* [EXERCISE GOAL]: Everything from the line containing "C201: none -> 4.7uF (plus +3V3, minus GND)" through the last line of the data below should be set down exactly, and nothing else.

"""

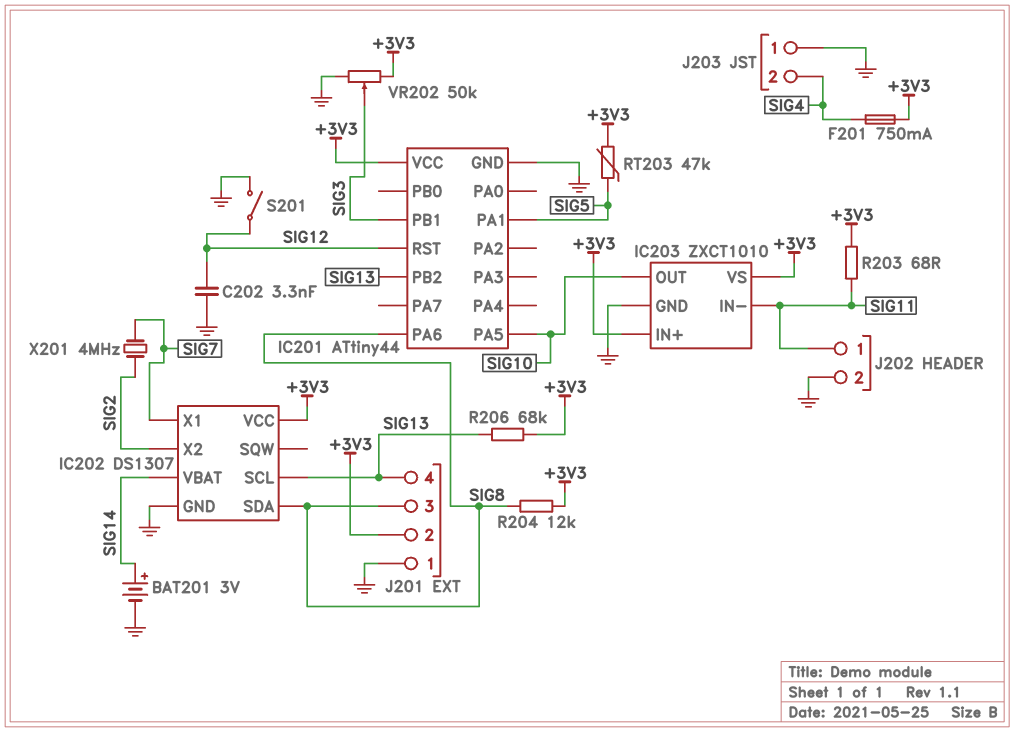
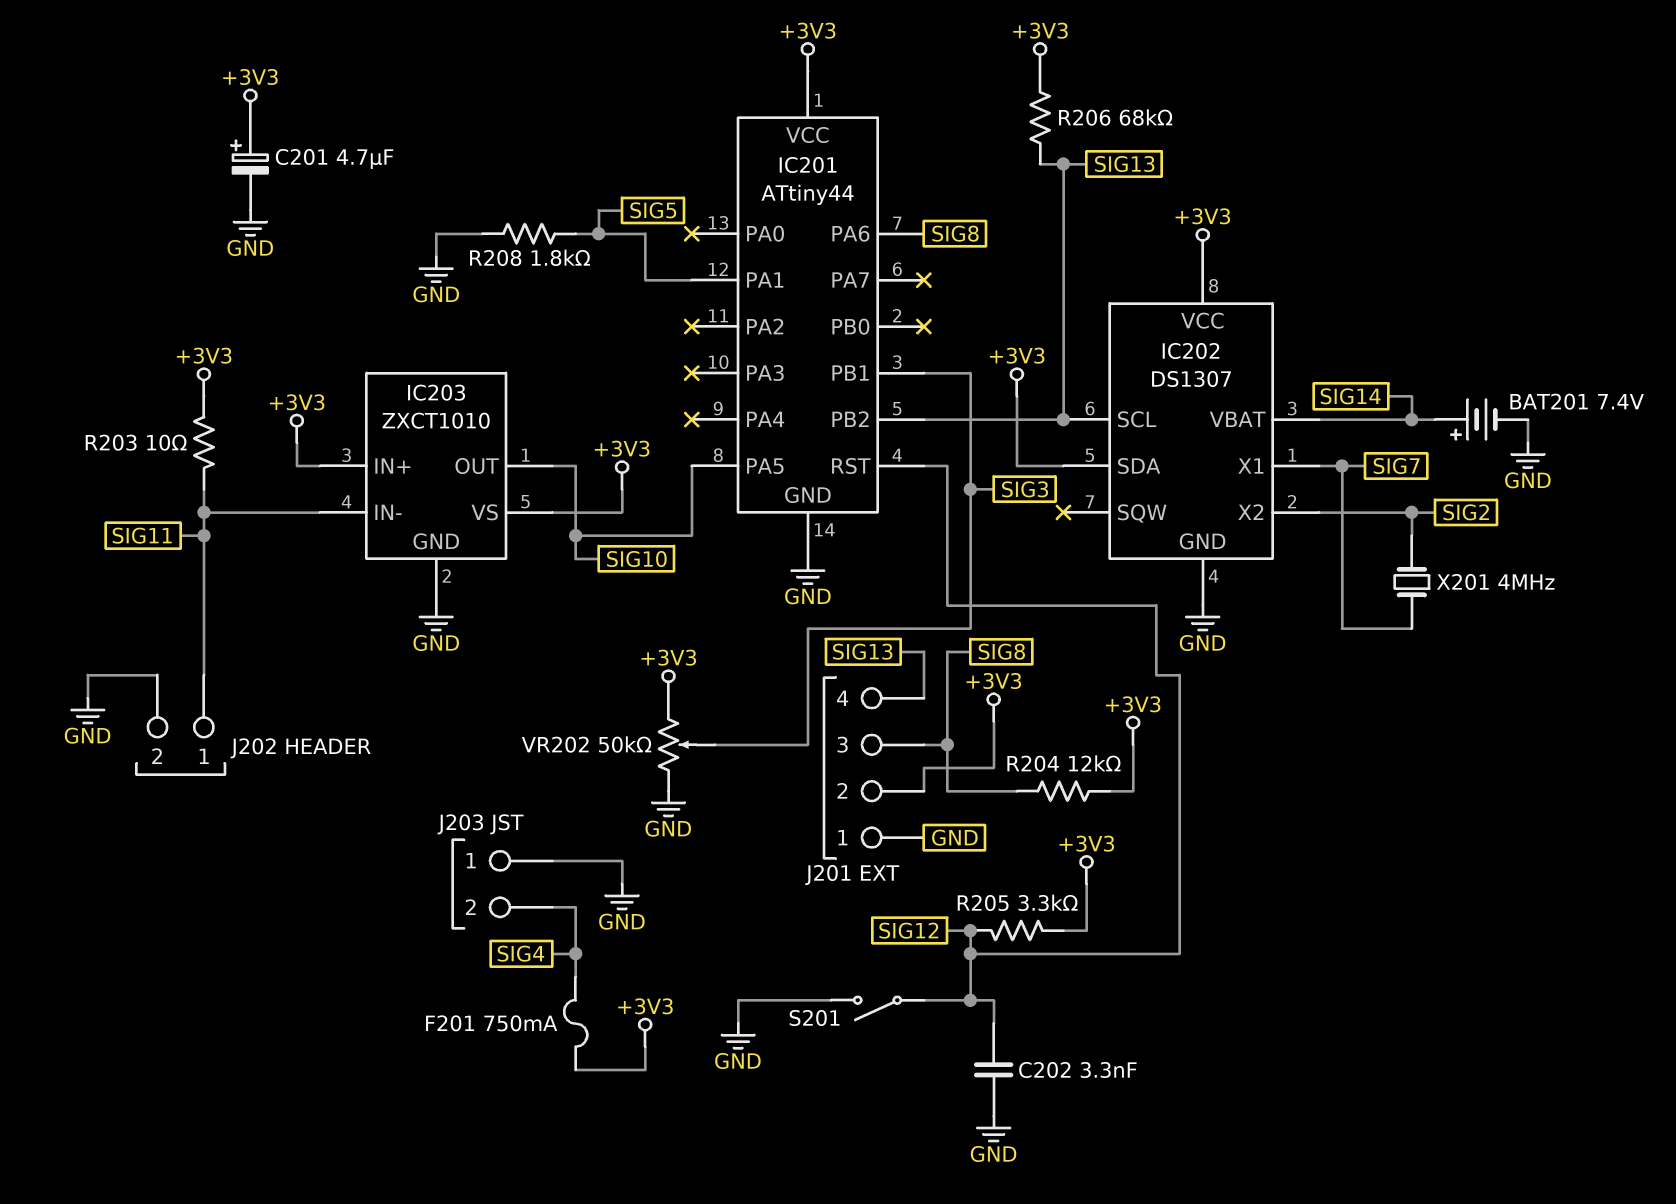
BAT201: 3V (plus SIG14, minus GND) -> 7.4V (plus SIG14, minus GND)
C201: none -> 4.7uF (plus +3V3, minus GND)
IC202 pin SDA: SIG8 -> +3V3
R203: 68 (+3V3, SIG11) -> 10 (+3V3, SIG11)
R205: none -> 3.3k (+3V3, SIG12)
R208: none -> 1.8k (GND, SIG5)
RT203: 47k (+3V3, SIG5) -> none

"""

* [RESULT OF THIS EXERCISE]:
C201: none -> 4.7uF (plus +3V3, minus GND)
IC202 pin SDA: SIG8 -> +3V3
R203: 68 (+3V3, SIG11) -> 10 (+3V3, SIG11)
R205: none -> 3.3k (+3V3, SIG12)
R208: none -> 1.8k (GND, SIG5)
RT203: 47k (+3V3, SIG5) -> none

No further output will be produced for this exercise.